[Data excerpts]
>>>>
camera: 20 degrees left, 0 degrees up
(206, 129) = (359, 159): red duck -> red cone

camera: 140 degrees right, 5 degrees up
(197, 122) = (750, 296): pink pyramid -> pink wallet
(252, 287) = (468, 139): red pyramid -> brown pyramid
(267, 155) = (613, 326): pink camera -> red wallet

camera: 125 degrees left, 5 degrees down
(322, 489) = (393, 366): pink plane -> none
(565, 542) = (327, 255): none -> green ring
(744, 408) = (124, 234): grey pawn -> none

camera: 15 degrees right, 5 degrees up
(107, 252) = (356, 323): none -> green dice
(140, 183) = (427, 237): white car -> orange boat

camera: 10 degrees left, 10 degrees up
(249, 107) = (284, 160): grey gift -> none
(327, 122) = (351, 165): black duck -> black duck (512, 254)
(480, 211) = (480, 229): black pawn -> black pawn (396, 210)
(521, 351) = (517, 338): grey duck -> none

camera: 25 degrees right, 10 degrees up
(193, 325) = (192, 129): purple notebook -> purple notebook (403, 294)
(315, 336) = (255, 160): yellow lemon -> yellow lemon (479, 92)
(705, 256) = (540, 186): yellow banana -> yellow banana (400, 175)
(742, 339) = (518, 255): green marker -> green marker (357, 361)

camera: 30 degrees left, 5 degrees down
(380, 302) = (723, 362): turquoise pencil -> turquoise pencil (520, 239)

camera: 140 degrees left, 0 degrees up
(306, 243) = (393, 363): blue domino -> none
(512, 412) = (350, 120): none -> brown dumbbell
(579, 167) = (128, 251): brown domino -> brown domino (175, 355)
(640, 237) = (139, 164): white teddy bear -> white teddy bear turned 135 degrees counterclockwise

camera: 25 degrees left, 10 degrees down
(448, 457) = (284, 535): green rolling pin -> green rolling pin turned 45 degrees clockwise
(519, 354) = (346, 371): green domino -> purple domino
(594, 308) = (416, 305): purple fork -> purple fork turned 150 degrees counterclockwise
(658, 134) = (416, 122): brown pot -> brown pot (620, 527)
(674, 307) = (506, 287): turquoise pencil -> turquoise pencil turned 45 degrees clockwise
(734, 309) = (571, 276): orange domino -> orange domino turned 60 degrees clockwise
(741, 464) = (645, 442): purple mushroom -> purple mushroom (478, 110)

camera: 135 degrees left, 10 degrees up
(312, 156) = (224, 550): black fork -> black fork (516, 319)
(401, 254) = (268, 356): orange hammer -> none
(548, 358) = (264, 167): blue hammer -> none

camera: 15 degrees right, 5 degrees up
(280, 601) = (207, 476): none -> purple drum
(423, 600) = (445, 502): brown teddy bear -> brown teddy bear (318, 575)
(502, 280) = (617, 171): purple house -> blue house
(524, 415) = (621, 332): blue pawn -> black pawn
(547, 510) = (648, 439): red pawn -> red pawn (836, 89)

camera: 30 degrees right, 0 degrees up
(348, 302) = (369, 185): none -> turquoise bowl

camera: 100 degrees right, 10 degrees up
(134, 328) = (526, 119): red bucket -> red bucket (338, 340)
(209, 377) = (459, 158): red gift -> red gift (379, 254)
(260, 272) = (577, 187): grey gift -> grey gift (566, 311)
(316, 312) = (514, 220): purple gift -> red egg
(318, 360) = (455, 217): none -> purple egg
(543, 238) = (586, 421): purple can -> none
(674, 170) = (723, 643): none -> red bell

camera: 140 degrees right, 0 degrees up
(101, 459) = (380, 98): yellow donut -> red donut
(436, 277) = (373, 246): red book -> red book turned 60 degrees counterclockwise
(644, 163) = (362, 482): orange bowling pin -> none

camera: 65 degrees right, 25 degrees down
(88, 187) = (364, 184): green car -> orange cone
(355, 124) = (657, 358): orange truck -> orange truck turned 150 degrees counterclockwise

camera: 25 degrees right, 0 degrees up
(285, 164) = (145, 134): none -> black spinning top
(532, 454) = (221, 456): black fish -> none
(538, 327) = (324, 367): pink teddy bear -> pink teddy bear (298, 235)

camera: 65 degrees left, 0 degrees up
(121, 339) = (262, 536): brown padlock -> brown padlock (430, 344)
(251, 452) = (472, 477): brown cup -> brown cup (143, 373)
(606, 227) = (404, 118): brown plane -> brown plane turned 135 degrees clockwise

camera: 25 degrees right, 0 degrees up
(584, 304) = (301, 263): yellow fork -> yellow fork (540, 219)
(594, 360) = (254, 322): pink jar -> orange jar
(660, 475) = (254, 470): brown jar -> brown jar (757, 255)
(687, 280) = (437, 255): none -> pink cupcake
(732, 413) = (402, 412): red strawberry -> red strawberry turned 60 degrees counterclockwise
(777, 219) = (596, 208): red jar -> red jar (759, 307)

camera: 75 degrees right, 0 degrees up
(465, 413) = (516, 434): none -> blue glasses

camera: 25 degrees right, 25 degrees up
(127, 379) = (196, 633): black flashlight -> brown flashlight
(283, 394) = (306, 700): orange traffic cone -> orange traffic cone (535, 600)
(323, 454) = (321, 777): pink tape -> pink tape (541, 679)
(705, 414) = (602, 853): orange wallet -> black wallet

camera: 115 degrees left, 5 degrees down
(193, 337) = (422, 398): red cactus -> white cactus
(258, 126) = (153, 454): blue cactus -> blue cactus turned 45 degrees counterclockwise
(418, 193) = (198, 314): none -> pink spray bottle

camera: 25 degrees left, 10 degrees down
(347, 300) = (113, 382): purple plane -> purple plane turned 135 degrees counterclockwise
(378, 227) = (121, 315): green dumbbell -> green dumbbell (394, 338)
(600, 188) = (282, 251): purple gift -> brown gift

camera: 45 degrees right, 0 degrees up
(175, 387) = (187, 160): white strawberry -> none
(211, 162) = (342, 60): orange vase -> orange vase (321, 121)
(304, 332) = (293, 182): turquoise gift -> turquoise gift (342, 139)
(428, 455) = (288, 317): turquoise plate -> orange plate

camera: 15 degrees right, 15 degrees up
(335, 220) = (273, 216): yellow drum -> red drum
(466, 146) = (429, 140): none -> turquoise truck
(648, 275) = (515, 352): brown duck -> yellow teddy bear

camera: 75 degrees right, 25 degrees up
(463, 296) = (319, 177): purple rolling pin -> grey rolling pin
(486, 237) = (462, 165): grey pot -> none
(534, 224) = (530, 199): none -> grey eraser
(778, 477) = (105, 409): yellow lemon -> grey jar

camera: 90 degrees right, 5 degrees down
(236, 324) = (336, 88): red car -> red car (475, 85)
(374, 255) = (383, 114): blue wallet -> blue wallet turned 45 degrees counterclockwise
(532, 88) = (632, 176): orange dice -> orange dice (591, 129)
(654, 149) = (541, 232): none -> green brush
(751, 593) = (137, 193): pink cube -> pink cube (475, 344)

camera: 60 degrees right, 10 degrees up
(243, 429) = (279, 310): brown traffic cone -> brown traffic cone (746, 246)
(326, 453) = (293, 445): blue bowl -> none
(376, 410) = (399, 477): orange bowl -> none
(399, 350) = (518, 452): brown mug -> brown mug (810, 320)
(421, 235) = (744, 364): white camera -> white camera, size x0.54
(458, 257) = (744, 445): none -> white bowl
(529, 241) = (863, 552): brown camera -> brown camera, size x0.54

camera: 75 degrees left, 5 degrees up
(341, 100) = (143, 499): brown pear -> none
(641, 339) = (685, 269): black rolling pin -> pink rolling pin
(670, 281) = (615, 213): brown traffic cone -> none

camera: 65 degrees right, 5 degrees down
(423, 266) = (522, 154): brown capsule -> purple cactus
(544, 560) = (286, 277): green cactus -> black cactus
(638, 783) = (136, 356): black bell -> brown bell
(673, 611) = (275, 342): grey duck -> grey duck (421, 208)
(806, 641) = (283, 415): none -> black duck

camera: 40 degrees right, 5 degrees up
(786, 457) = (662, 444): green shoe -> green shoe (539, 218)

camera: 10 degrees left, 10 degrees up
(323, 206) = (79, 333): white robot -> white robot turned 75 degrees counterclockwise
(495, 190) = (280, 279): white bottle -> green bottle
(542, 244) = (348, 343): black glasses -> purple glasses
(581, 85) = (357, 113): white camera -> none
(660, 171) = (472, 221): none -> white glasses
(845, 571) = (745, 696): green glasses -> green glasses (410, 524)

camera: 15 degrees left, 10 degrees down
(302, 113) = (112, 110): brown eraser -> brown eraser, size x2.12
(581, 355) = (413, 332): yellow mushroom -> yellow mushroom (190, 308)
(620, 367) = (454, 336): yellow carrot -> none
<<<<
| Instructions for the task |
Beginning at the line that holds "(581, 85) = (357, 113): white camera -> none", write out word for word each line through the end of the records.

| Written reply |
(581, 85) = (357, 113): white camera -> none
(660, 171) = (472, 221): none -> white glasses
(845, 571) = (745, 696): green glasses -> green glasses (410, 524)

camera: 15 degrees left, 10 degrees down
(302, 113) = (112, 110): brown eraser -> brown eraser, size x2.12
(581, 355) = (413, 332): yellow mushroom -> yellow mushroom (190, 308)
(620, 367) = (454, 336): yellow carrot -> none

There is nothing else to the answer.